(Work task)
Your output must consist of the records printed verbatim, with the pictures excluded.
++++ Entries supplied ++++
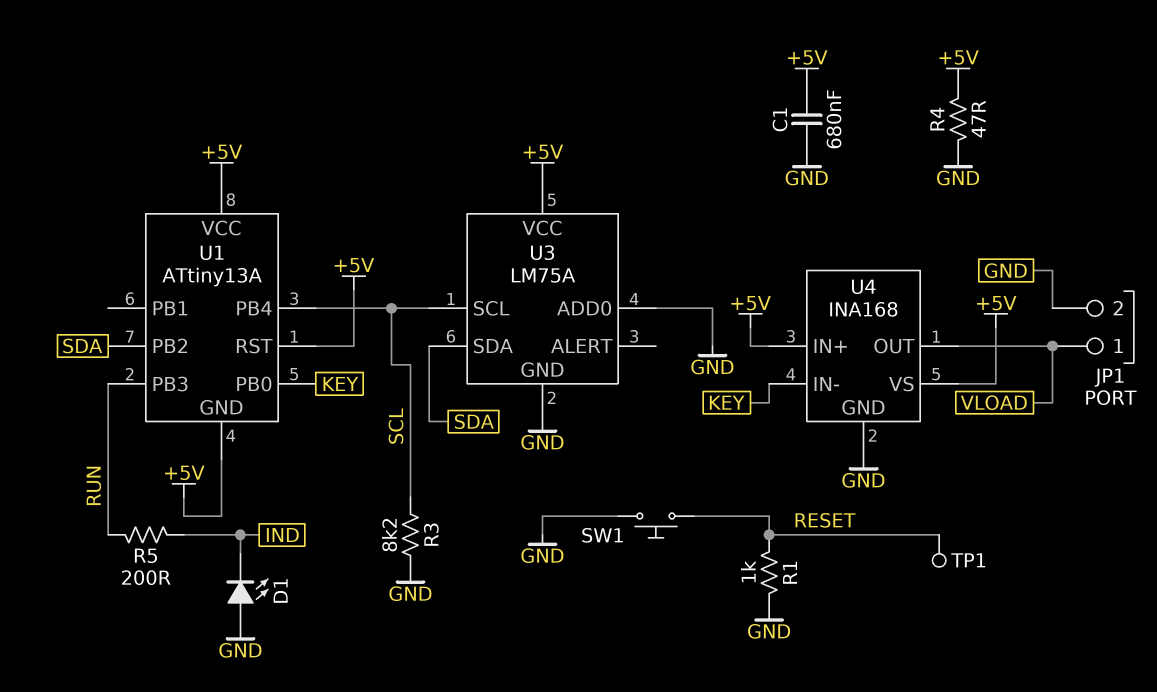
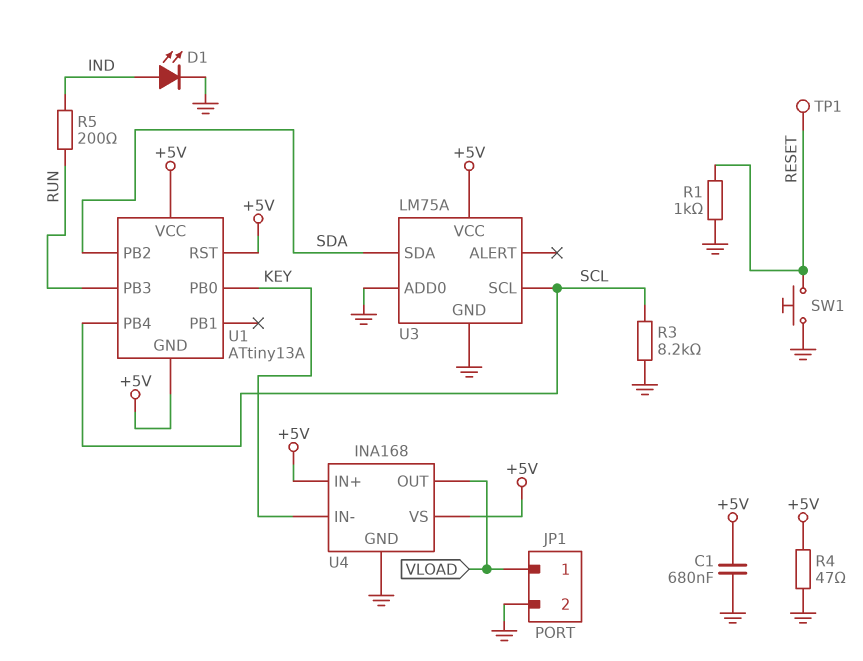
D1: LED (A GND, K IND) -> LED (A IND, K GND)

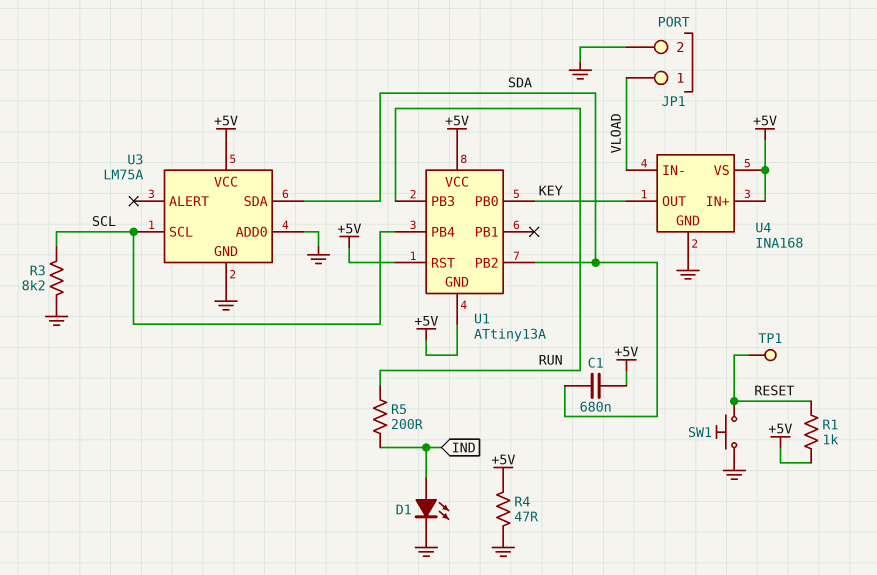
C1: 680nF (+5V, GND) -> 680nF (+5V, SDA)
R1: 1k (GND, RESET) -> 1k (+5V, RESET)
U4 pin IN-: KEY -> VLOAD
U4 pin OUT: VLOAD -> KEY

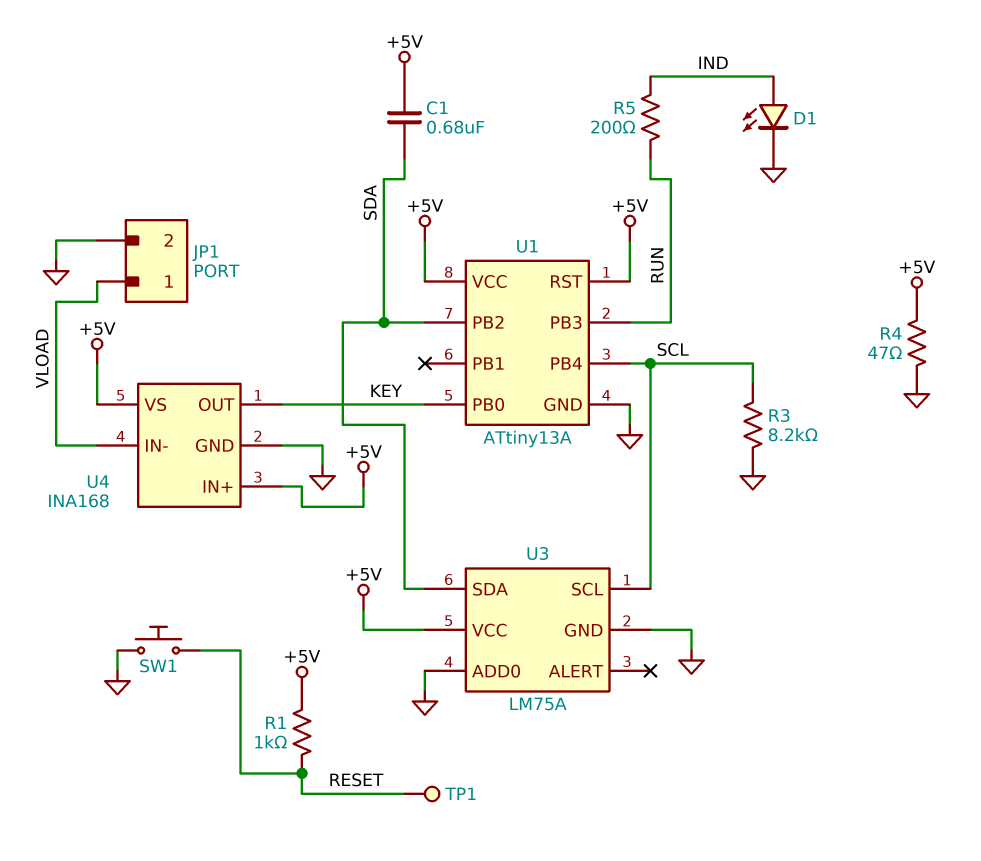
U1 pin GND: +5V -> GND

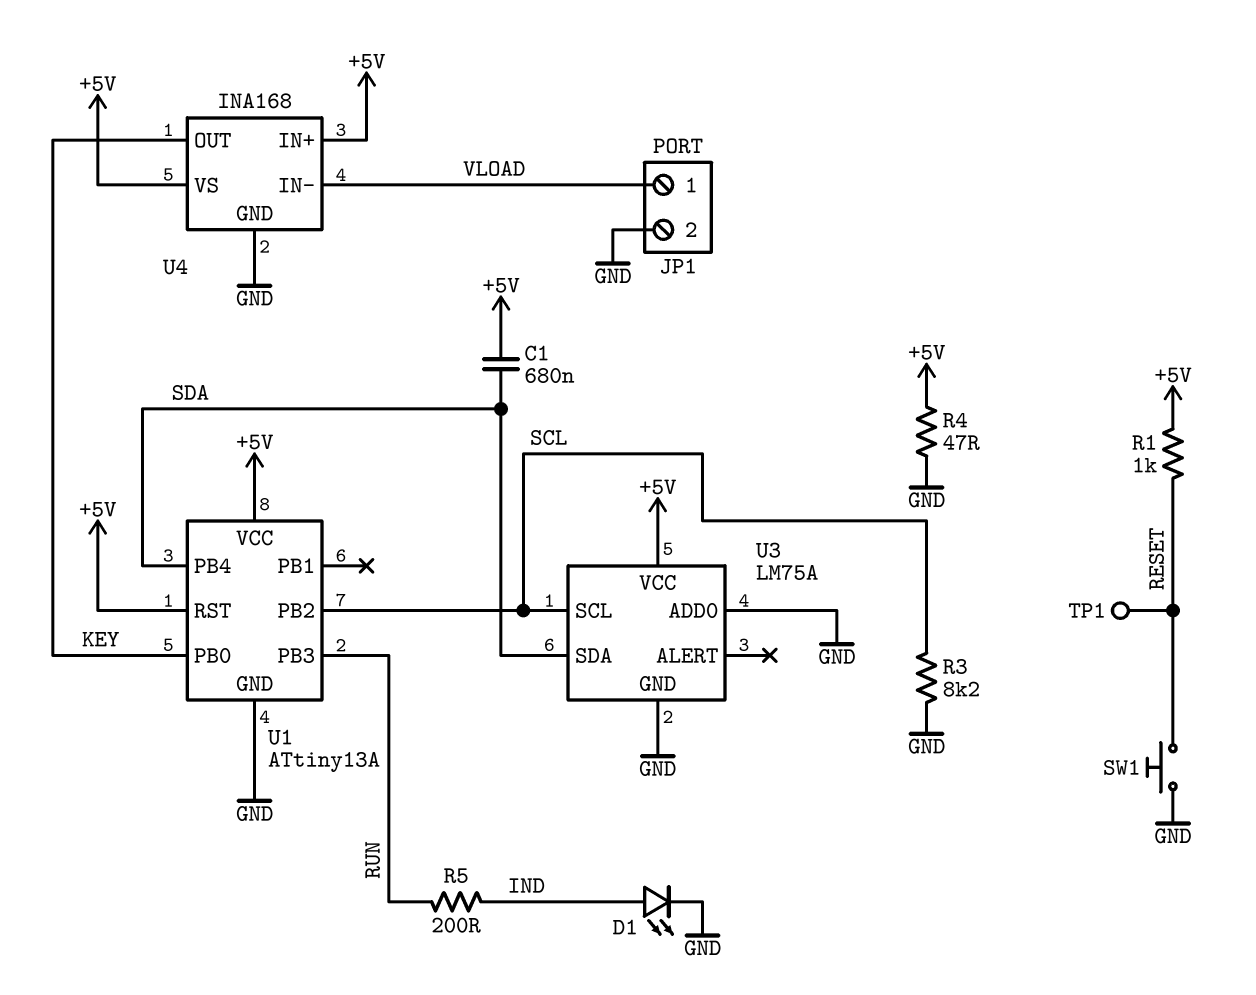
U1 pin PB2: SDA -> SCL
U1 pin PB4: SCL -> SDA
++++
(Written answer)
D1: LED (A GND, K IND) -> LED (A IND, K GND)

C1: 680nF (+5V, GND) -> 680nF (+5V, SDA)
R1: 1k (GND, RESET) -> 1k (+5V, RESET)
U4 pin IN-: KEY -> VLOAD
U4 pin OUT: VLOAD -> KEY

U1 pin GND: +5V -> GND

U1 pin PB2: SDA -> SCL
U1 pin PB4: SCL -> SDA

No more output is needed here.